*** Data provided ***
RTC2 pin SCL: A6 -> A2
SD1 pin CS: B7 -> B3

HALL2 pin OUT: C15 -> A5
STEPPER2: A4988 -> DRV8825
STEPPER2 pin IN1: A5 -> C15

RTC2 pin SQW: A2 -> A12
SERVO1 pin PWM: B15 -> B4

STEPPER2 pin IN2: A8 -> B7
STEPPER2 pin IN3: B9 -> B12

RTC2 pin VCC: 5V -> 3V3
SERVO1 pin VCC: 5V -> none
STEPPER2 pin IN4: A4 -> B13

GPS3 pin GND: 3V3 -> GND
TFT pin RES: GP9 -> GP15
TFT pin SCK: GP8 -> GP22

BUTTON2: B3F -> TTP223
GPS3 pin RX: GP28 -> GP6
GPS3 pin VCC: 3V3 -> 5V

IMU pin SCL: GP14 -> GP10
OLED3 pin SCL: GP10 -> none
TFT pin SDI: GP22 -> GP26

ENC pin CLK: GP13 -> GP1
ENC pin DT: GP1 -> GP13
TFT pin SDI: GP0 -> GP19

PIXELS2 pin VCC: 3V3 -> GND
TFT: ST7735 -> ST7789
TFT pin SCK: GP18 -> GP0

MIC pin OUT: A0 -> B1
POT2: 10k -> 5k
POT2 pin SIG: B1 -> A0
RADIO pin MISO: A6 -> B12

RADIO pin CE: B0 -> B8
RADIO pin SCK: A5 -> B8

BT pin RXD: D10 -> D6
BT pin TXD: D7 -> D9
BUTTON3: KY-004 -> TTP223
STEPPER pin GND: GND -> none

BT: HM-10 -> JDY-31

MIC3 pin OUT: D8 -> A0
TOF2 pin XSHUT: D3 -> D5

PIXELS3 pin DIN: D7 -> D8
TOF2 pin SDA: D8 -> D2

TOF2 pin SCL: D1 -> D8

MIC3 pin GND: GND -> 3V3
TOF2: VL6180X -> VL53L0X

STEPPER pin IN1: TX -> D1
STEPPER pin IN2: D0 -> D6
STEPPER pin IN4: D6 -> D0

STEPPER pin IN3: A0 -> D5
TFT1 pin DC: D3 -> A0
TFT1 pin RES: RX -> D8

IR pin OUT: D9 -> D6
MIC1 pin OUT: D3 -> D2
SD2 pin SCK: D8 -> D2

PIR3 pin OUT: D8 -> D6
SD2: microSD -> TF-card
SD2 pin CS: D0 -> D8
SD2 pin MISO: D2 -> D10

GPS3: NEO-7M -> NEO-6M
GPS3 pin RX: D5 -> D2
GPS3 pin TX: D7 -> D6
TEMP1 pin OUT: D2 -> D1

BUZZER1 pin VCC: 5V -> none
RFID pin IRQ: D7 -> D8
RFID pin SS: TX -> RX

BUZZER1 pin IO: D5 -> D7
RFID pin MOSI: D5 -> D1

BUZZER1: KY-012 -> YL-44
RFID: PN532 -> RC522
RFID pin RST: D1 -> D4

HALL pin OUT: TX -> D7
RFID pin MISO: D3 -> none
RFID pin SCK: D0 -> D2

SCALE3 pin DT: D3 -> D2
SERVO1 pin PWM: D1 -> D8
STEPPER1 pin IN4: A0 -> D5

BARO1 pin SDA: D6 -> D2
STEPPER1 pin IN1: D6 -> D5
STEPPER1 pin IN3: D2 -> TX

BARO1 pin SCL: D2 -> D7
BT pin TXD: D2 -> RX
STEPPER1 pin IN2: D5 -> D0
*** End of Data provided ***
## Work to complete
Write out exactly those lines of the records above that lie from the one with "TFT1 pin DC: D3 -> A0" through the last line, including both.

## Exercise answer
TFT1 pin DC: D3 -> A0
TFT1 pin RES: RX -> D8

IR pin OUT: D9 -> D6
MIC1 pin OUT: D3 -> D2
SD2 pin SCK: D8 -> D2

PIR3 pin OUT: D8 -> D6
SD2: microSD -> TF-card
SD2 pin CS: D0 -> D8
SD2 pin MISO: D2 -> D10

GPS3: NEO-7M -> NEO-6M
GPS3 pin RX: D5 -> D2
GPS3 pin TX: D7 -> D6
TEMP1 pin OUT: D2 -> D1

BUZZER1 pin VCC: 5V -> none
RFID pin IRQ: D7 -> D8
RFID pin SS: TX -> RX

BUZZER1 pin IO: D5 -> D7
RFID pin MOSI: D5 -> D1

BUZZER1: KY-012 -> YL-44
RFID: PN532 -> RC522
RFID pin RST: D1 -> D4

HALL pin OUT: TX -> D7
RFID pin MISO: D3 -> none
RFID pin SCK: D0 -> D2

SCALE3 pin DT: D3 -> D2
SERVO1 pin PWM: D1 -> D8
STEPPER1 pin IN4: A0 -> D5

BARO1 pin SDA: D6 -> D2
STEPPER1 pin IN1: D6 -> D5
STEPPER1 pin IN3: D2 -> TX

BARO1 pin SCL: D2 -> D7
BT pin TXD: D2 -> RX
STEPPER1 pin IN2: D5 -> D0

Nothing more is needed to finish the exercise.